Objective ▸
Retype the lines of the material between the line containing "5 November 2020 [192, 248]" and the line containing "10 December 2020 [192, 438]", inclusive, with no changes.

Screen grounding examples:
>> BEGIN

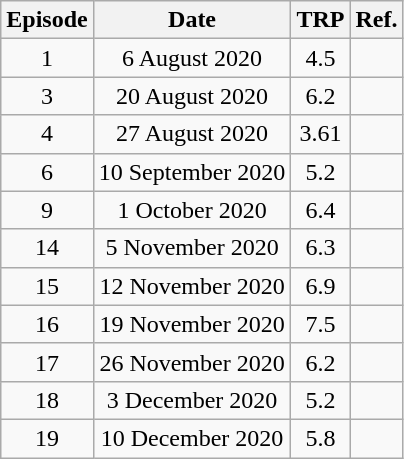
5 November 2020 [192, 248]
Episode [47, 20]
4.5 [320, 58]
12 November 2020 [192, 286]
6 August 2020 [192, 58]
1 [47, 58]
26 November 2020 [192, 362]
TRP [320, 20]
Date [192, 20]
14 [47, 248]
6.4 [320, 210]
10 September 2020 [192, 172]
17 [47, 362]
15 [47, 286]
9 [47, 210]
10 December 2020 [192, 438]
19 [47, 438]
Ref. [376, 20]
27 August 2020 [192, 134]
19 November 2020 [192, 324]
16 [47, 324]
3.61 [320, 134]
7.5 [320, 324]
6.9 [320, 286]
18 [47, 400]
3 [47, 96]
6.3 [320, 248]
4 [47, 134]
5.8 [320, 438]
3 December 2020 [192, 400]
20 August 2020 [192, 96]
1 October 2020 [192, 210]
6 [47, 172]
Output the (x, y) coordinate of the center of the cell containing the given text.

>> END
>> BEGIN

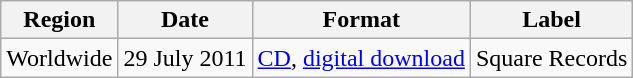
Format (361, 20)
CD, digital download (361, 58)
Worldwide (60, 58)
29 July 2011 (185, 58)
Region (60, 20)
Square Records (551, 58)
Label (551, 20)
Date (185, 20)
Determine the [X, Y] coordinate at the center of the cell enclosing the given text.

>> END

Answer for the task ▸
5 November 2020 [192, 248]
Episode [47, 20]
4.5 [320, 58]
12 November 2020 [192, 286]
6 August 2020 [192, 58]
1 [47, 58]
26 November 2020 [192, 362]
TRP [320, 20]
Date [192, 20]
14 [47, 248]
6.4 [320, 210]
10 September 2020 [192, 172]
17 [47, 362]
15 [47, 286]
9 [47, 210]
10 December 2020 [192, 438]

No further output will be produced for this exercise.